[The task]:
Select and copy out every line in the records containing "turquoise".

[Stored items]:
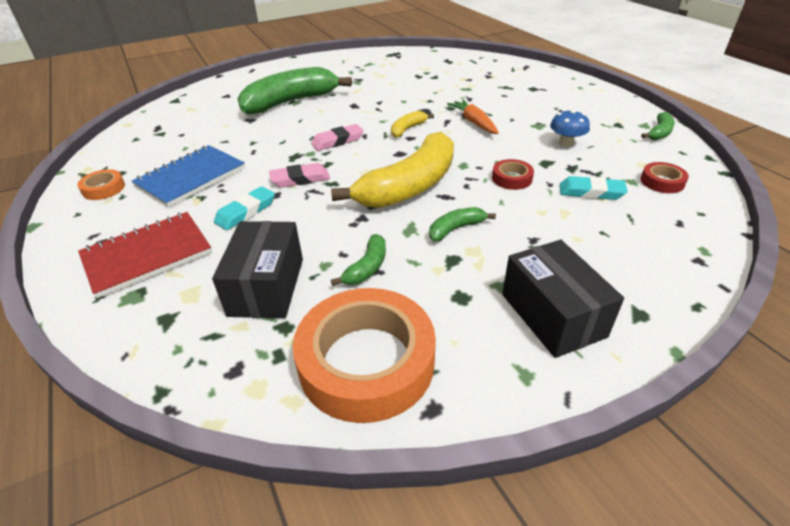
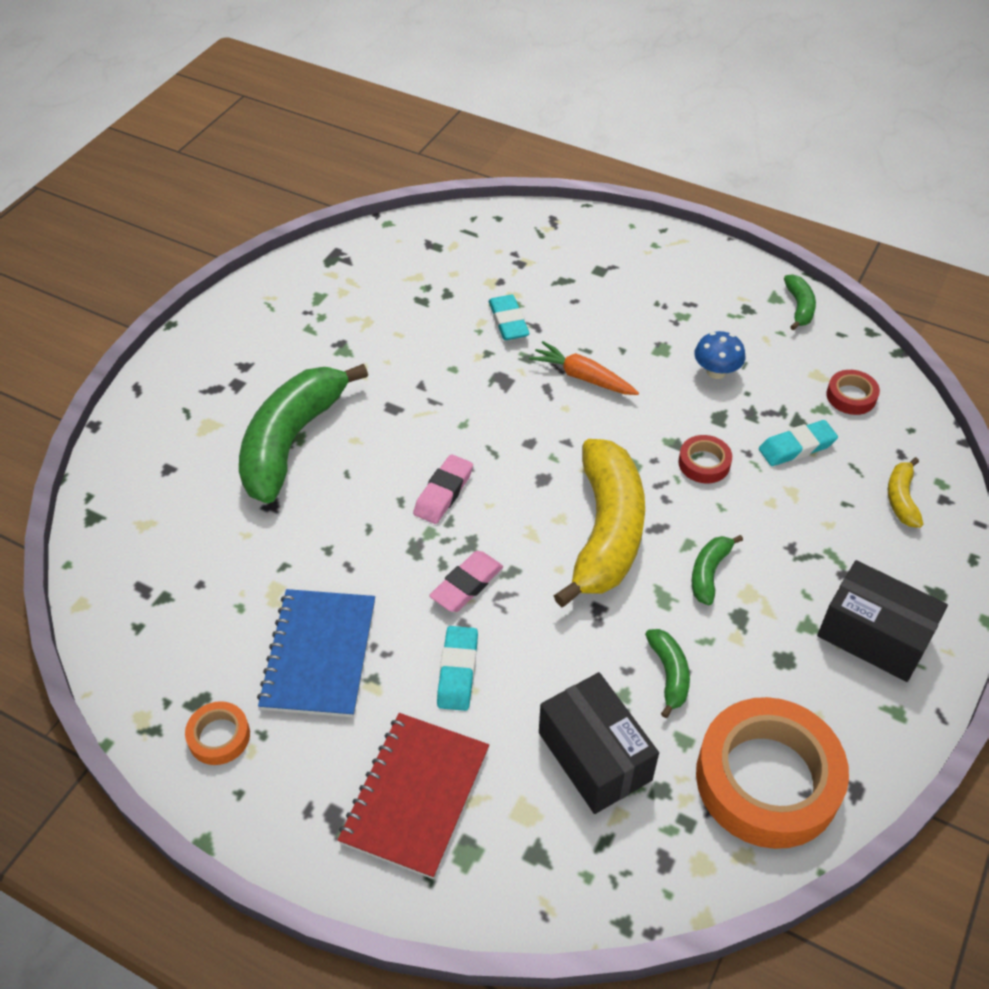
camera: 35 degrees left, 10 degrees up
(407, 129) = (512, 427): yellow banana -> yellow banana (901, 499)
(455, 93) = (508, 321): none -> turquoise eraser

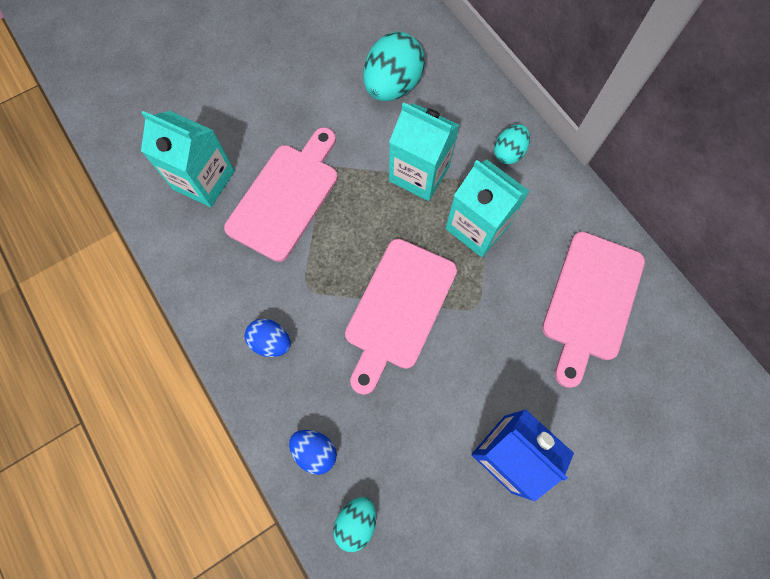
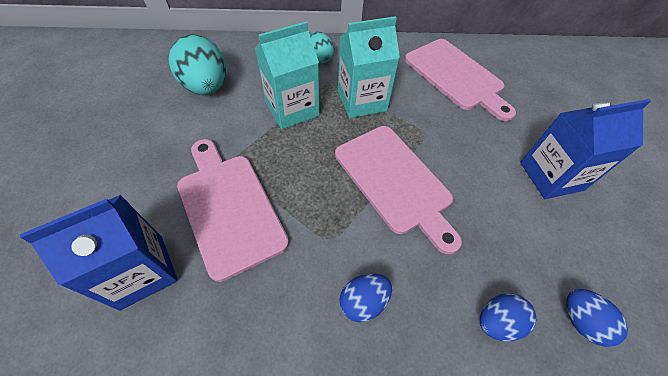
camera: 60 degrees left, 15 degrees down
(204, 180) = (142, 271): turquoise carton -> blue carton
(356, 521) = (580, 321): turquoise egg -> blue egg

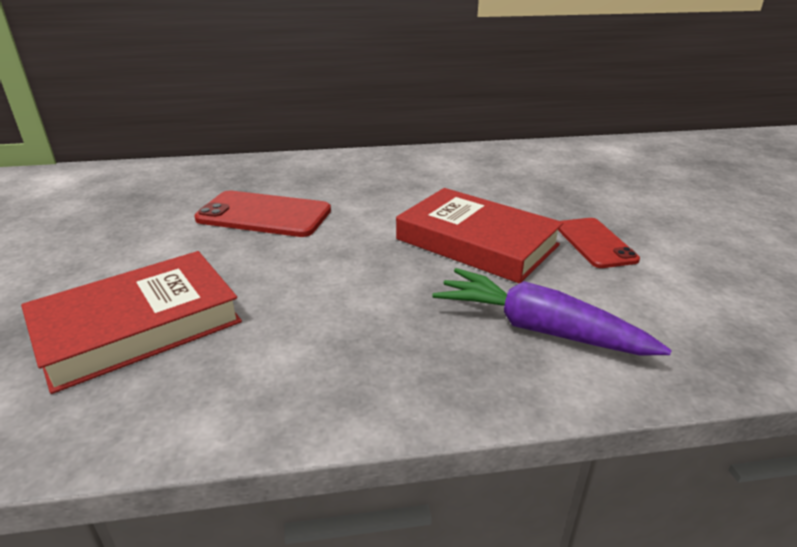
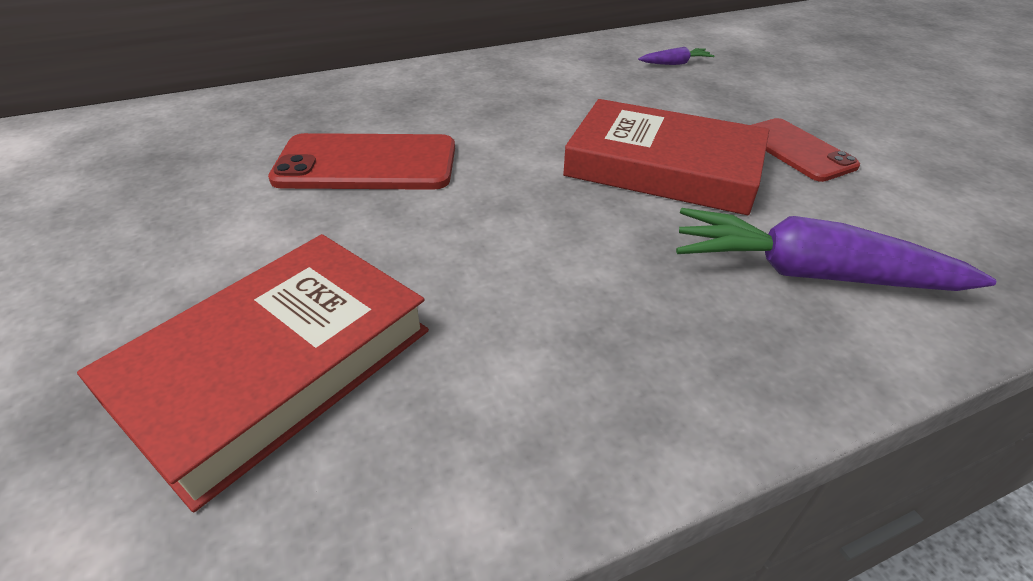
camera: 15 degrees left, 10 degrees up
(539, 170) = (675, 63): none -> purple carrot

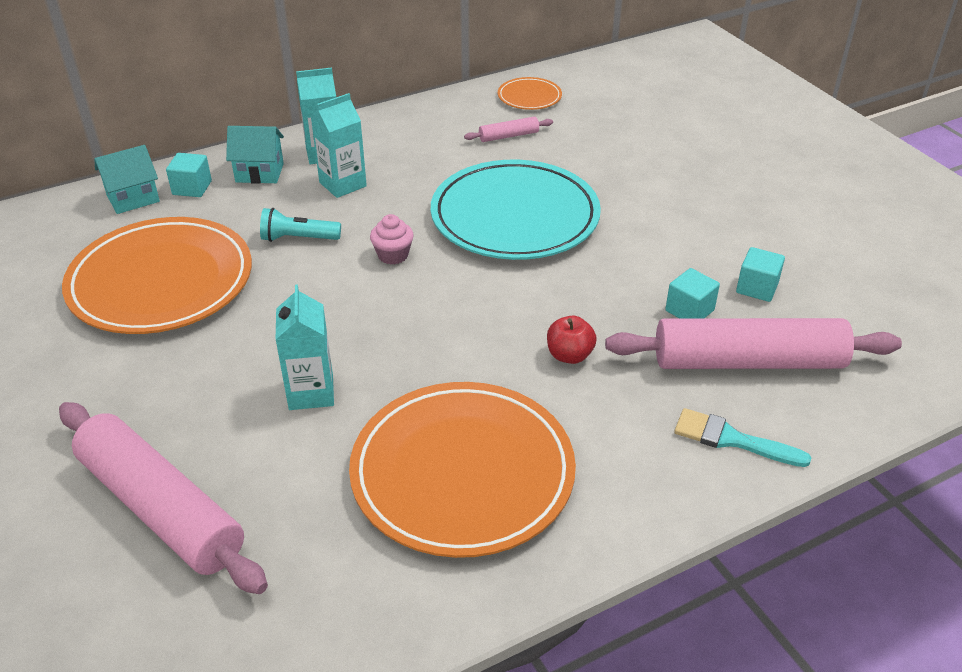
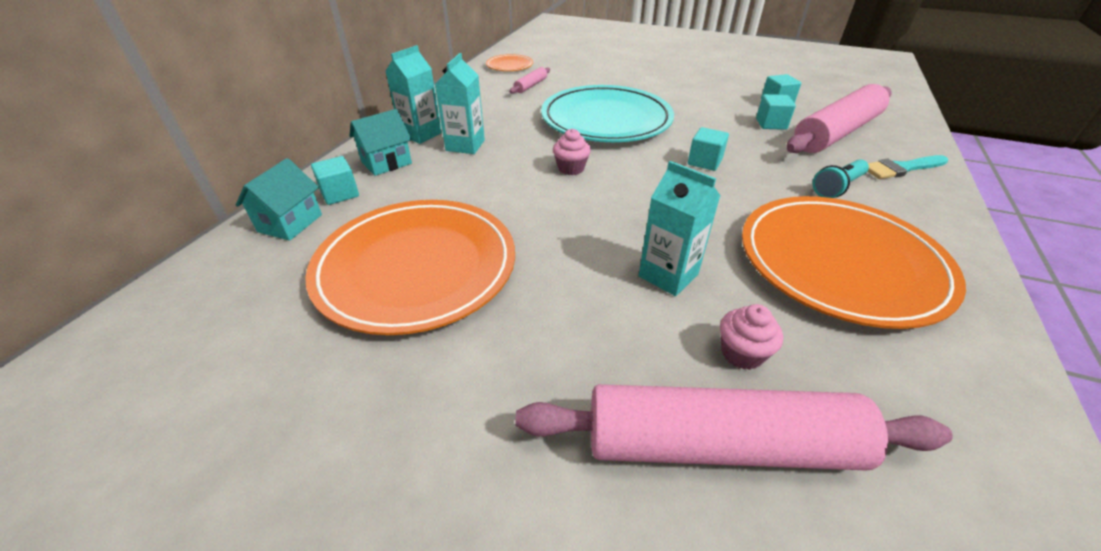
camera: 40 degrees left, 0 degrees up
(264, 475) = (742, 353): none -> pink cupcake
(298, 238) = (486, 188): turquoise flashlight -> turquoise flashlight (837, 187)
(527, 314) = (704, 162): none -> turquoise cube
(569, 355) = (763, 170): red apple -> none

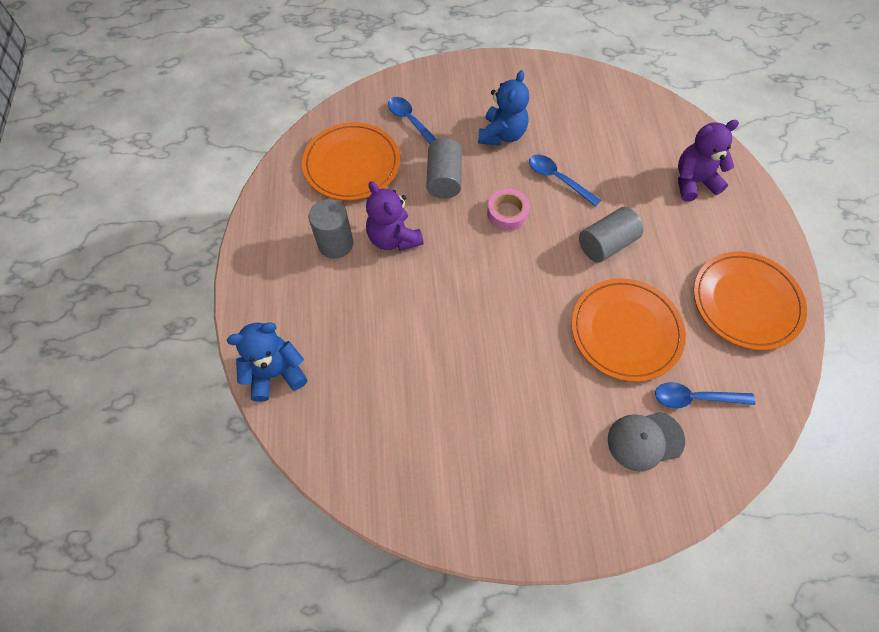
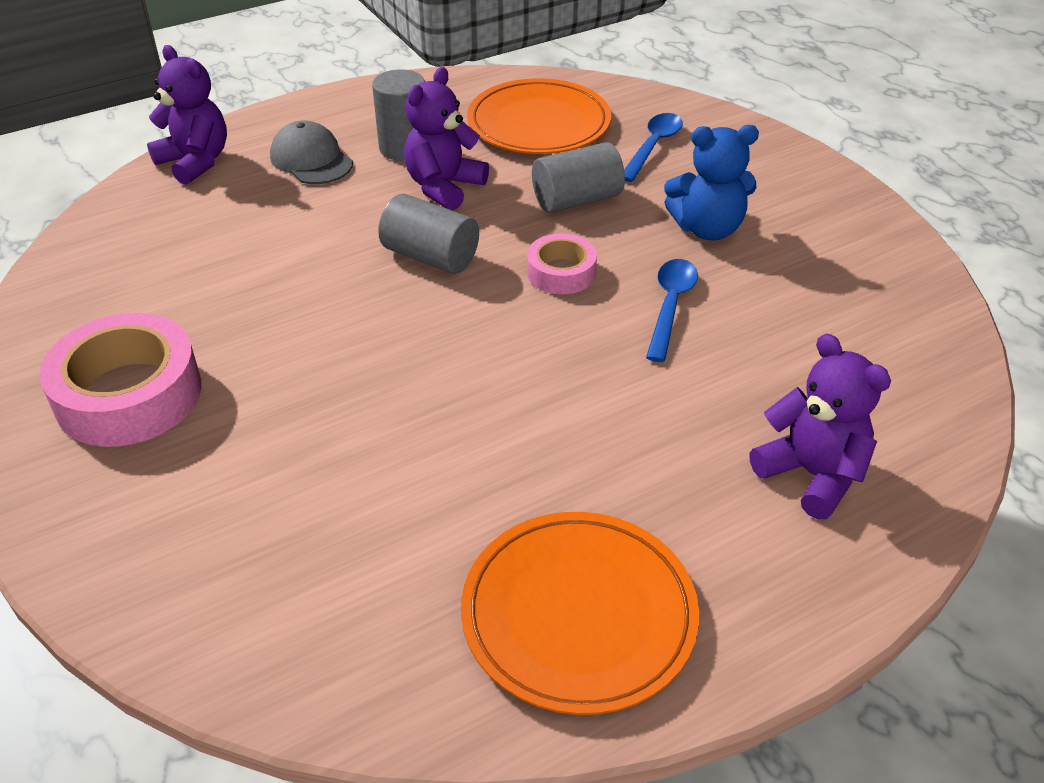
camera: 65 degrees right, 20 degrees down
(276, 373) = (195, 162): blue teddy bear -> purple teddy bear
(518, 466) = (129, 394): none -> pink tape
(606, 244) = (580, 391): grey cylinder -> grey cylinder (430, 256)
(625, 331) = (418, 455): orange plate -> none
(645, 440) = (218, 527): grey cap -> grey cap (311, 159)
(695, 398) = (327, 578): blue spoon -> none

[Written response]:
(455, 93) = (508, 321): none -> turquoise eraser
(204, 180) = (142, 271): turquoise carton -> blue carton
(356, 521) = (580, 321): turquoise egg -> blue egg
(298, 238) = (486, 188): turquoise flashlight -> turquoise flashlight (837, 187)
(527, 314) = (704, 162): none -> turquoise cube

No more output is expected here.